Brief - Beginning with the line that contains "IC202: NOR 74HC02", reproduce the remaining lines of the material exactly, up to and including the last one, but no pictures.

Dataset records -
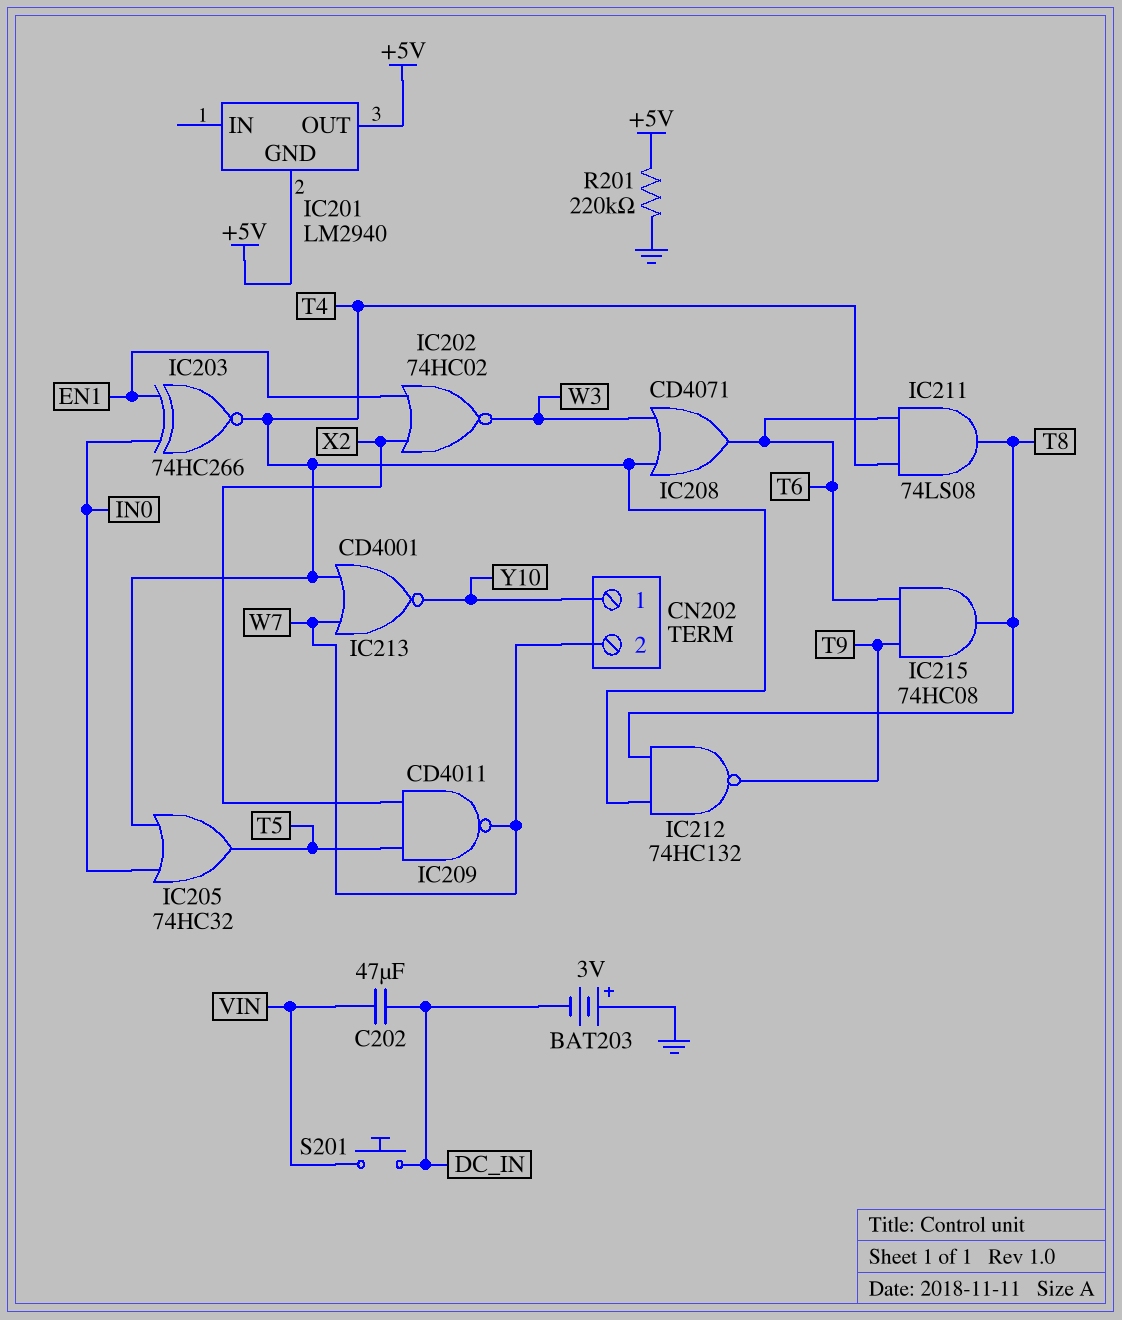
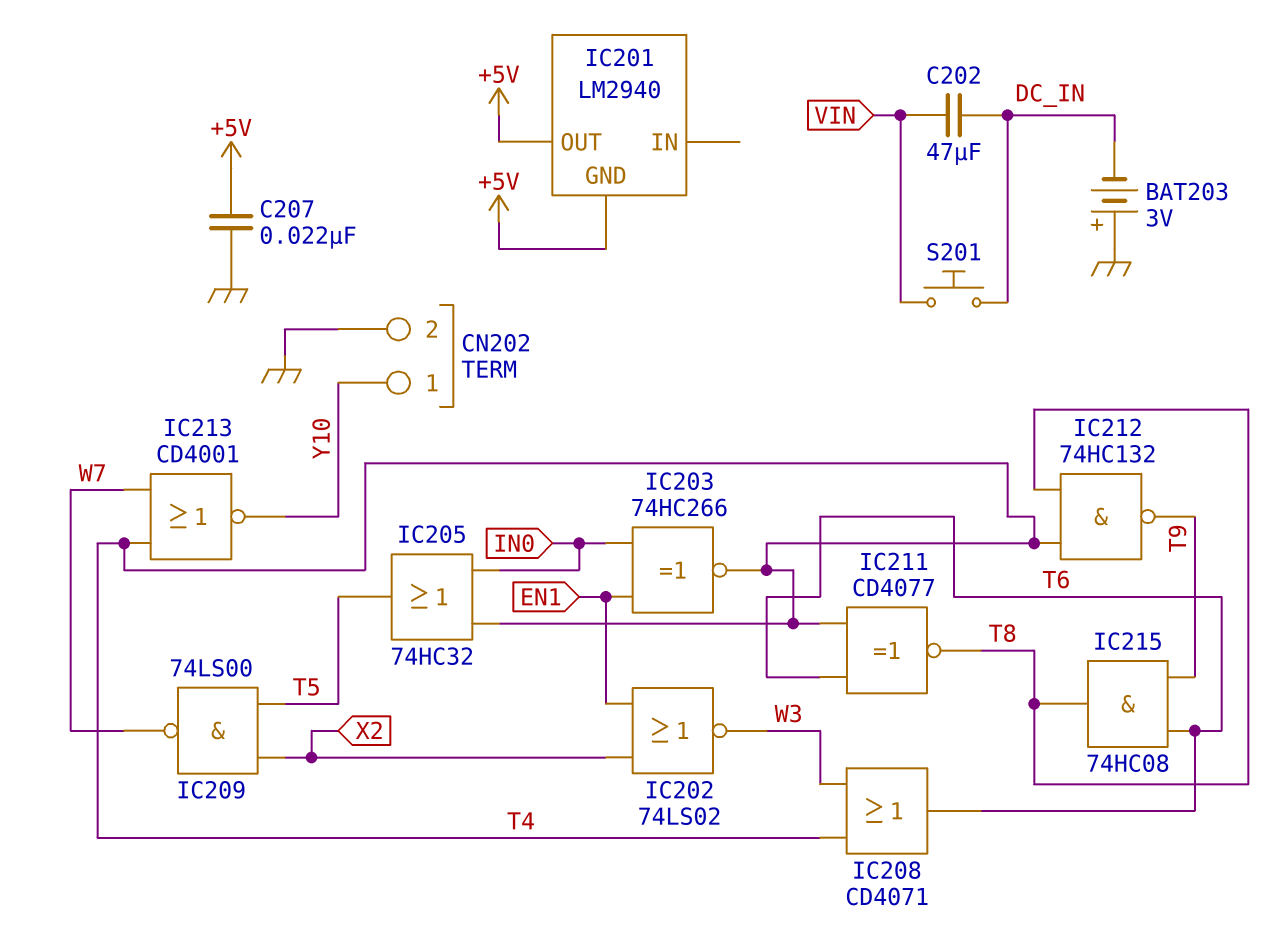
C207: none -> 22nF (+5V, GND)
CN202 pin 2: W7 -> GND
IC202: NOR 74HC02 (in EN1, in X2, out W3) -> NOR 74LS02 (in EN1, in X2, out W3)
IC209: NAND CD4011 (in T5, in X2, out W7) -> NAND 74LS00 (in T5, in X2, out W7)
IC211: AND 74LS08 (in T4, in T6, out T8) -> XNOR CD4077 (in T4, in T6, out T8)
R201: 220k (+5V, GND) -> none

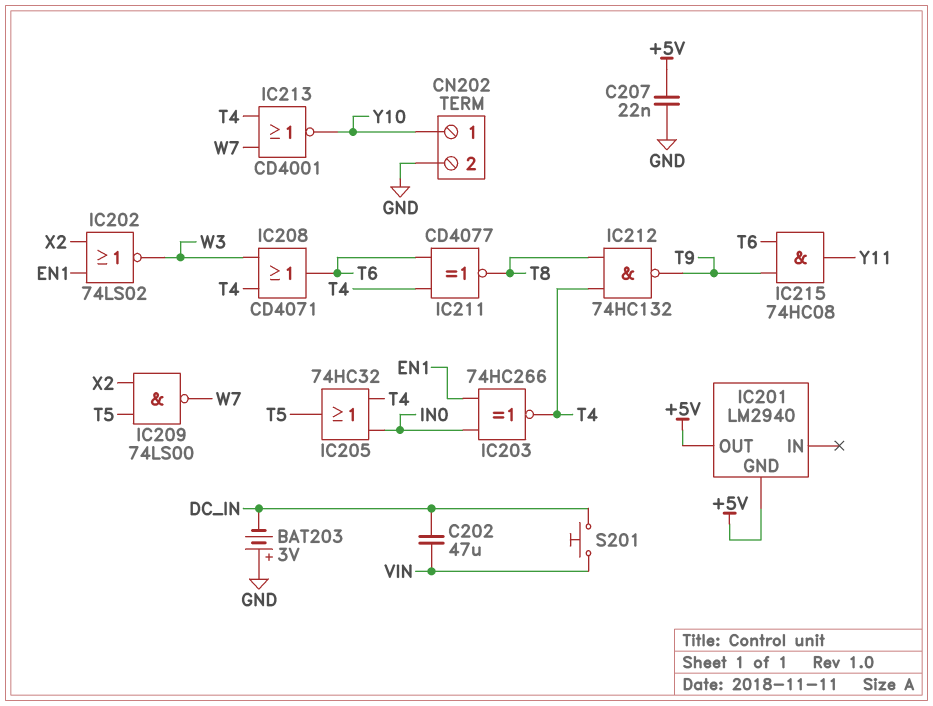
IC215: AND 74HC08 (in T6, in T9, out T8) -> AND 74HC08 (in T6, in T9, out Y11)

Task output -
IC202: NOR 74HC02 (in EN1, in X2, out W3) -> NOR 74LS02 (in EN1, in X2, out W3)
IC209: NAND CD4011 (in T5, in X2, out W7) -> NAND 74LS00 (in T5, in X2, out W7)
IC211: AND 74LS08 (in T4, in T6, out T8) -> XNOR CD4077 (in T4, in T6, out T8)
R201: 220k (+5V, GND) -> none

IC215: AND 74HC08 (in T6, in T9, out T8) -> AND 74HC08 (in T6, in T9, out Y11)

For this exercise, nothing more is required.